# Work to complete
Should the listing contain images, exclude them; give the rest again exactly.

# Recorded data

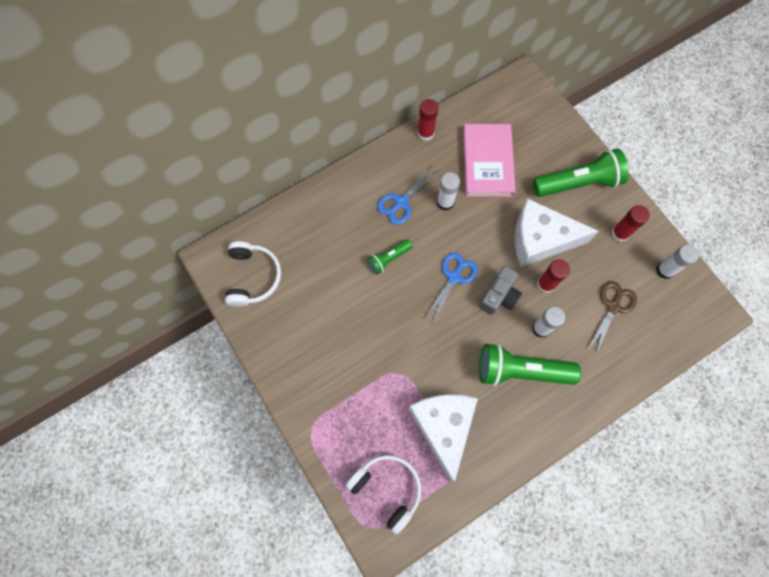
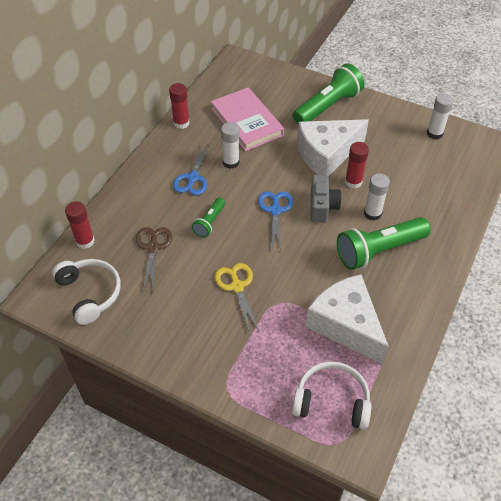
camera: 30 degrees left, 20 degrees down
(374, 337) = (237, 286): none -> yellow scissors
(613, 306) = (415, 173): brown scissors -> brown scissors (153, 248)
(620, 233) = (384, 125): red glue stick -> red glue stick (85, 241)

# Response to this exercise
camera: 30 degrees left, 20 degrees down
(374, 337) = (237, 286): none -> yellow scissors
(613, 306) = (415, 173): brown scissors -> brown scissors (153, 248)
(620, 233) = (384, 125): red glue stick -> red glue stick (85, 241)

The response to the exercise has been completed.